[A block of data]
:::

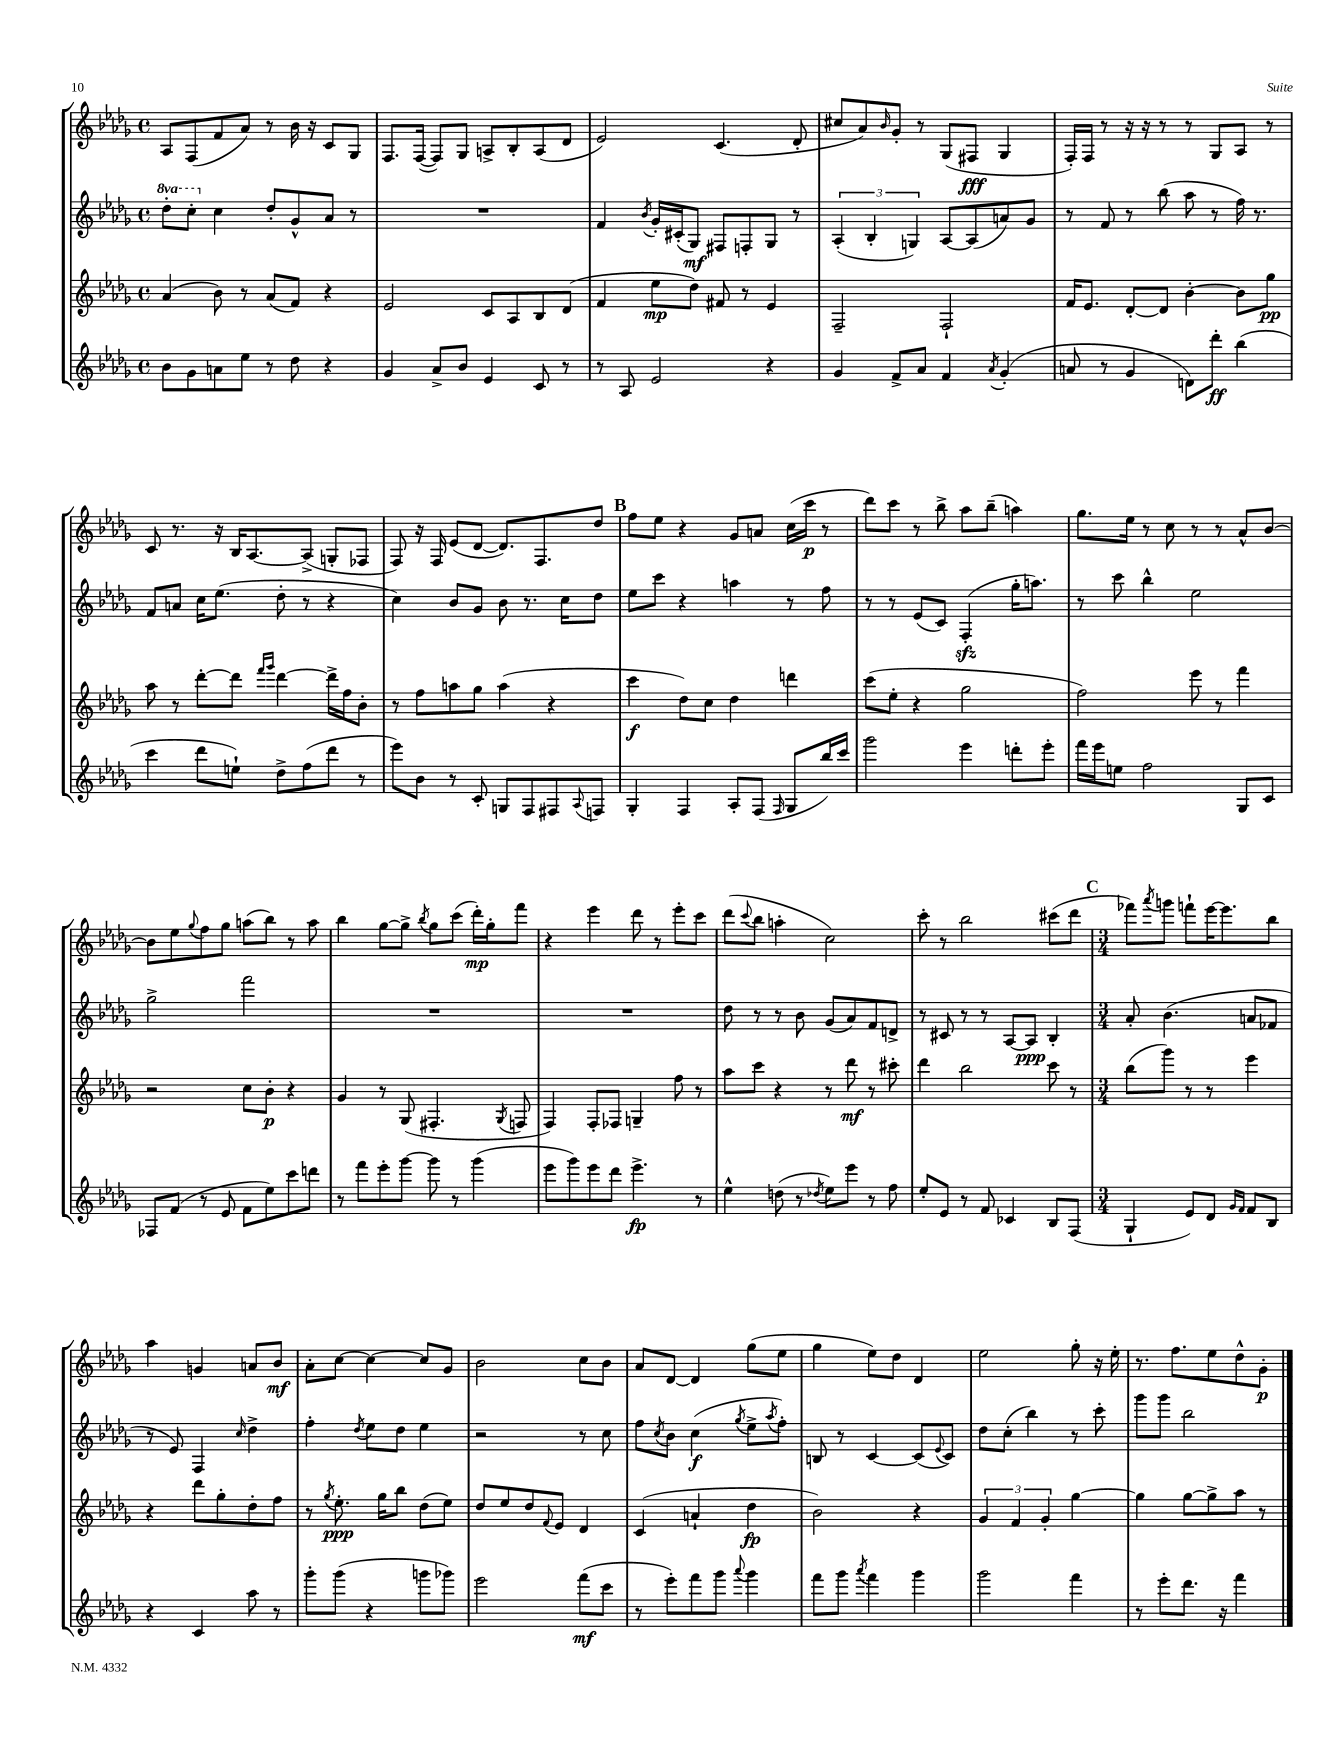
<<
\new StaffGroup <<
\new Staff = "s0" {
    \clef treble \key des \major \defaultTimeSignature \time 4/4
    aes8 f8( f'8 aes'8) r8 bes'16 r16 c'8 ges8 |
    f8. f16~( f8) ges8 a8-> bes8-. a8( des'8 |
    ees'2) c'4.( des'8-. |
    cis''8 aes'8) \grace { bes'16 } ges'8-. r8 ges8( fis8\fff ges4 |
    f16-.) f16 r8 r16 r16 r8 r8 ges8 aes8 r8 |
    c'8 r8. r16 bes16 aes8.~ aes8->( g8-. fes8 |
    f8) r16 f16 ees'8( des'8~ des'8.) f8. des''8 |
    \mark \markup { \bold "B" } f''8 ees''8 r4 ges'8 a'8 c''16( c'''16\p r8 |
    des'''8) c'''8 r8 bes''8-> aes''8 bes''8--( a''4) |
    ges''8. ees''16 r8 c''8 r8 r8 aes'8-^ bes'8~ |
    bes'8 ees''8 \appoggiatura { ges''8 } f''8 ges''8 a''8( bes''8) r8 a''8 |
    bes''4 ges''8~ ges''8-> \acciaccatura { bes''8 } ges''8 c'''8( des'''16-.\mp) ges''16-. f'''8 |
    r4 ees'''4 des'''8 r8 ees'''8-. c'''8 |
    des'''8( \appoggiatura { c'''8 } bes''8 a''4-. c''2) |
    c'''8-. r8 bes''2 cis'''8( des'''8 |
    \mark \markup { \bold "C" } \numericTimeSignature \time 3/4 fes'''8) \acciaccatura { aes'''8 } g'''8 f'''8-! ees'''16~ ees'''8. bes''8 |
    aes''4 g'4 a'8 bes'8\mf |
    aes'8-. c''8~ c''4~ c''8 ges'8 |
    bes'2 c''8 bes'8 |
    aes'8 des'8~ des'4 ges''8( ees''8 |
    ges''4 ees''8) des''8 des'4 |
    ees''2 ges''8-. r16 ees''16-. |
    r8. f''8. ees''8 des''8-^ ges'8-.\p \bar "|." |
}
\new Staff = "s1" {
    \clef treble \key des \major \defaultTimeSignature \time 4/4 \set Staff.ottavationMarkups = #ottavation-simple-ordinals
    \ottava #1 des'''8-. c'''8-. \ottava #0 c''4 des''8-. ges'8-^ aes'8 r8 |
    R1 |
    f'4 \acciaccatura { bes'8 } ges'16-. cis'16-.( ges8\mf) fis8 f8-. ges8 r8 |
    \tuplet 3/2 { aes4-.( bes4-. g4) } aes8~ aes8( a'8) ges'8 |
    r8 f'8 r8 bes''8( aes''8 r8 f''16) r8. |
    f'8 a'8 c''16 ees''8.( des''8-. r8 r4 |
    c''4) bes'8 ges'8 bes'8 r8. c''16 des''8 |
    \mark \markup { \bold "B" } ees''8 c'''8 r4 a''4 r8 f''8 |
    r8 r8 ees'8( c'8) f4-.\sfz( ges''16-. a''8.) |
    r8 c'''8 bes''4-^ ees''2 |
    ges''2-> f'''2 |
    R1 |
    R1 |
    des''8 r8 r8 bes'8 ges'8( aes'8) f'8 d'8-> |
    r8 cis'8 r8 r8 aes8~ aes8\ppp bes4-. |
    \mark \markup { \bold "C" } \numericTimeSignature \time 3/4 aes'8-. bes'4.( a'8 fes'8 |
    r8 ees'8) f4 \grace { c''16 } des''4-> |
    f''4-. \acciaccatura { des''8 } ees''8 des''8 ees''4 |
    r2 r8 c''8 |
    f''8 \acciaccatura { c''8 } bes'8 c''4\f( \acciaccatura { ges''8 } ees''8-> \acciaccatura { aes''8 } f''8-.) |
    b8 r8 c'4~ c'8( \appoggiatura { ees'8 } c'8) |
    des''8 c''8-.( bes''4) r8 c'''8-. |
    ges'''8 ges'''8 bes''2 \bar "|." |
}
\new Staff = "s2" {
    \clef treble \key des \major \defaultTimeSignature \time 4/4
    aes'4( bes'8) r8 aes'8( f'8) r4 |
    ees'2 c'8 aes8 bes8 des'8( |
    f'4 ees''8\mp des''8) fis'8 r8 ees'4 |
    f2-- f2-! |
    f'16 ees'8. des'8~-. des'8 bes'4~-. bes'8 ges''8\pp |
    aes''8 r8 des'''8~-. des'''8 \grace { f'''16 ges'''16 } des'''4~ des'''16-> f''16 bes'8-. |
    r8 f''8 a''8 ges''8 a''4( r4 |
    \mark \markup { \bold "B" } c'''4\f des''8) c''8 des''4 d'''4 |
    c'''8( ees''8-. r4 ges''2 |
    f''2) ees'''8 r8 f'''4 |
    r2 c''8 bes'8-.\p r4 |
    ges'4 r8 ges8( fis4.-. \acciaccatura { ges8 } f8 |
    f4) f8-. fes8 g4-- f''8 r8 |
    aes''8 c'''8 r4 r8 des'''8\mf r8 cis'''8-. |
    des'''4 bes''2 c'''8 r8 |
    \mark \markup { \bold "C" } \numericTimeSignature \time 3/4 bes''8( ges'''8) r8 r8 ees'''4 |
    r4 des'''8 ges''8-. des''8-. f''8 |
    r8 \acciaccatura { ges''8 } ees''8.-.\ppp ges''16 bes''8 des''8( ees''8) |
    des''8 ees''8 des''8 \appoggiatura { f'8 } ees'8 des'4 |
    c'4( a'4-! des''4\fp |
    bes'2) r4 |
    \tuplet 3/2 { ges'4 f'4 ges'4-. } ges''4~ |
    ges''4 ges''8~ ges''8-> aes''8 r8 \bar "|." |
}
\new Staff = "s3" {
    \clef treble \key des \major \defaultTimeSignature \time 4/4
    bes'8 ges'8 a'8 ees''8 r8 des''8 r4 |
    ges'4 aes'8-> bes'8 ees'4 c'8 r8 |
    r8 aes8 ees'2 r4 |
    ges'4 f'8-> aes'8 f'4 \acciaccatura { aes'8 } ges'4-.( |
    a'8 r8 ges'4 d'8) des'''8-.\ff bes''4( |
    c'''4 des'''8 e''8-!) des''8-> f''8( des'''8 r8 |
    ees'''8) bes'8 r8 c'8-. g8 f8 fis8 \appoggiatura { aes8 } f8 |
    \mark \markup { \bold "B" } ges4-. f4 aes8-. f8( \grace { f16 } ges8 bes''16) c'''16 |
    ges'''2 ees'''4 d'''8-. ees'''8-. |
    f'''16 ees'''16 e''8 f''2 ges8 c'8 |
    fes8 f'8( r8 ees'8 f'8 ees''8) c'''8 d'''8 |
    r8 f'''8 ees'''8-. ges'''8~ ges'''8 r8 ges'''4( |
    ees'''8 ges'''8) ees'''8 des'''8 ees'''4.->\fp r8 |
    ees''4-^ d''8( r8 \acciaccatura { des''8 } ees''8) ees'''8 r8 f''8 |
    ees''8-. ees'8 r8 f'8 ces'4 bes8 f8( |
    \mark \markup { \bold "C" } \numericTimeSignature \time 3/4 ges4-! ees'8) des'8 \grace { ges'16 f'16 } f'8 bes8 |
    r4 c'4 aes''8 r8 |
    ges'''8-. ges'''8( r4 g'''8 ges'''8) |
    ees'''2 f'''8\mf( c'''8 |
    r8 ees'''8-.) f'''8 ges'''8 \appoggiatura { aes'''8 } ges'''4 |
    f'''8 ges'''8 \acciaccatura { aes'''8 } f'''4 ges'''4 |
    ges'''2 f'''4 |
    r8 ees'''8-. des'''8. r16 f'''4 \bar "|." |
}
>>
>>
\layout { \context { \Score \remove "Bar_number_engraver" } }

:::

_The request_:
Update the notation in every row by replacing each "treble" with "bass" and leaving all other text the same. Leave the pictures out of your answer.

_Solution for this task_:
<<
\new StaffGroup <<
\new Staff = "s0" {
    \clef bass \key des \major \defaultTimeSignature \time 4/4
    aes8 f8( f'8 aes'8) r8 bes'16 r16 c'8 ges8 |
    f8. f16~( f8) ges8 a8-> bes8-. a8( des'8 |
    ees'2) c'4.( des'8-. |
    cis''8 aes'8) \grace { bes'16 } ges'8-. r8 ges8( fis8\fff ges4 |
    f16-.) f16 r8 r16 r16 r8 r8 ges8 aes8 r8 |
    c'8 r8. r16 bes16 aes8.~ aes8->( g8-. fes8 |
    f8) r16 f16 ees'8( des'8~ des'8.) f8. des''8 |
    \mark \markup { \bold "B" } f''8 ees''8 r4 ges'8 a'8 c''16( c'''16\p r8 |
    des'''8) c'''8 r8 bes''8-> aes''8 bes''8--( a''4) |
    ges''8. ees''16 r8 c''8 r8 r8 aes'8-^ bes'8~ |
    bes'8 ees''8 \appoggiatura { ges''8 } f''8 ges''8 a''8( bes''8) r8 a''8 |
    bes''4 ges''8~ ges''8-> \acciaccatura { bes''8 } ges''8 c'''8( des'''16-.\mp) ges''16-. f'''8 |
    r4 ees'''4 des'''8 r8 ees'''8-. c'''8 |
    des'''8( \appoggiatura { c'''8 } bes''8 a''4-. c''2) |
    c'''8-. r8 bes''2 cis'''8( des'''8 |
    \mark \markup { \bold "C" } \numericTimeSignature \time 3/4 fes'''8) \acciaccatura { aes'''8 } g'''8 f'''8-! ees'''16~ ees'''8. bes''8 |
    aes''4 g'4 a'8 bes'8\mf |
    aes'8-. c''8~ c''4~ c''8 ges'8 |
    bes'2 c''8 bes'8 |
    aes'8 des'8~ des'4 ges''8( ees''8 |
    ges''4 ees''8) des''8 des'4 |
    ees''2 ges''8-. r16 ees''16-. |
    r8. f''8. ees''8 des''8-^ ges'8-.\p \bar "|." |
}
\new Staff = "s1" {
    \clef bass \key des \major \defaultTimeSignature \time 4/4 \set Staff.ottavationMarkups = #ottavation-simple-ordinals
    \ottava #1 des'''8-. c'''8-. \ottava #0 c''4 des''8-. ges'8-^ aes'8 r8 |
    R1 |
    f'4 \acciaccatura { bes'8 } ges'16-. cis'16-.( ges8\mf) fis8 f8-. ges8 r8 |
    \tuplet 3/2 { aes4-.( bes4-. g4) } aes8~ aes8( a'8) ges'8 |
    r8 f'8 r8 bes''8( aes''8 r8 f''16) r8. |
    f'8 a'8 c''16 ees''8.( des''8-. r8 r4 |
    c''4) bes'8 ges'8 bes'8 r8. c''16 des''8 |
    \mark \markup { \bold "B" } ees''8 c'''8 r4 a''4 r8 f''8 |
    r8 r8 ees'8( c'8) f4-.\sfz( ges''16-. a''8.) |
    r8 c'''8 bes''4-^ ees''2 |
    ges''2-> f'''2 |
    R1 |
    R1 |
    des''8 r8 r8 bes'8 ges'8( aes'8) f'8 d'8-> |
    r8 cis'8 r8 r8 aes8~ aes8\ppp bes4-. |
    \mark \markup { \bold "C" } \numericTimeSignature \time 3/4 aes'8-. bes'4.( a'8 fes'8 |
    r8 ees'8) f4 \grace { c''16 } des''4-> |
    f''4-. \acciaccatura { des''8 } ees''8 des''8 ees''4 |
    r2 r8 c''8 |
    f''8 \acciaccatura { c''8 } bes'8 c''4\f( \acciaccatura { ges''8 } ees''8-> \acciaccatura { aes''8 } f''8-.) |
    b8 r8 c'4~ c'8( \appoggiatura { ees'8 } c'8) |
    des''8 c''8-.( bes''4) r8 c'''8-. |
    ges'''8 ges'''8 bes''2 \bar "|." |
}
\new Staff = "s2" {
    \clef bass \key des \major \defaultTimeSignature \time 4/4
    aes'4( bes'8) r8 aes'8( f'8) r4 |
    ees'2 c'8 aes8 bes8 des'8( |
    f'4 ees''8\mp des''8) fis'8 r8 ees'4 |
    f2-- f2-! |
    f'16 ees'8. des'8~-. des'8 bes'4~-. bes'8 ges''8\pp |
    aes''8 r8 des'''8~-. des'''8 \grace { f'''16 ges'''16 } des'''4~ des'''16-> f''16 bes'8-. |
    r8 f''8 a''8 ges''8 a''4( r4 |
    \mark \markup { \bold "B" } c'''4\f des''8) c''8 des''4 d'''4 |
    c'''8( ees''8-. r4 ges''2 |
    f''2) ees'''8 r8 f'''4 |
    r2 c''8 bes'8-.\p r4 |
    ges'4 r8 ges8( fis4.-. \acciaccatura { ges8 } f8 |
    f4) f8-. fes8 g4-- f''8 r8 |
    aes''8 c'''8 r4 r8 des'''8\mf r8 cis'''8-. |
    des'''4 bes''2 c'''8 r8 |
    \mark \markup { \bold "C" } \numericTimeSignature \time 3/4 bes''8( ges'''8) r8 r8 ees'''4 |
    r4 des'''8 ges''8-. des''8-. f''8 |
    r8 \acciaccatura { ges''8 } ees''8.-.\ppp ges''16 bes''8 des''8( ees''8) |
    des''8 ees''8 des''8 \appoggiatura { f'8 } ees'8 des'4 |
    c'4( a'4-! des''4\fp |
    bes'2) r4 |
    \tuplet 3/2 { ges'4 f'4 ges'4-. } ges''4~ |
    ges''4 ges''8~ ges''8-> aes''8 r8 \bar "|." |
}
\new Staff = "s3" {
    \clef bass \key des \major \defaultTimeSignature \time 4/4
    bes'8 ges'8 a'8 ees''8 r8 des''8 r4 |
    ges'4 aes'8-> bes'8 ees'4 c'8 r8 |
    r8 aes8 ees'2 r4 |
    ges'4 f'8-> aes'8 f'4 \acciaccatura { aes'8 } ges'4-.( |
    a'8 r8 ges'4 d'8) des'''8-.\ff bes''4( |
    c'''4 des'''8 e''8-!) des''8-> f''8( des'''8 r8 |
    ees'''8) bes'8 r8 c'8-. g8 f8 fis8 \appoggiatura { aes8 } f8 |
    \mark \markup { \bold "B" } ges4-. f4 aes8-. f8( \grace { f16 } ges8 bes''16) c'''16 |
    ges'''2 ees'''4 d'''8-. ees'''8-. |
    f'''16 ees'''16 e''8 f''2 ges8 c'8 |
    fes8 f'8( r8 ees'8 f'8 ees''8) c'''8 d'''8 |
    r8 f'''8 ees'''8-. ges'''8~ ges'''8 r8 ges'''4( |
    ees'''8 ges'''8) ees'''8 des'''8 ees'''4.->\fp r8 |
    ees''4-^ d''8( r8 \acciaccatura { des''8 } ees''8) ees'''8 r8 f''8 |
    ees''8-. ees'8 r8 f'8 ces'4 bes8 f8( |
    \mark \markup { \bold "C" } \numericTimeSignature \time 3/4 ges4-! ees'8) des'8 \grace { ges'16 f'16 } f'8 bes8 |
    r4 c'4 aes''8 r8 |
    ges'''8-. ges'''8( r4 g'''8 ges'''8) |
    ees'''2 f'''8\mf( c'''8 |
    r8 ees'''8-.) f'''8 ges'''8 \appoggiatura { aes'''8 } ges'''4 |
    f'''8 ges'''8 \acciaccatura { aes'''8 } f'''4 ges'''4 |
    ges'''2 f'''4 |
    r8 ees'''8-. des'''8. r16 f'''4 \bar "|." |
}
>>
>>
\layout { \context { \Score \remove "Bar_number_engraver" } }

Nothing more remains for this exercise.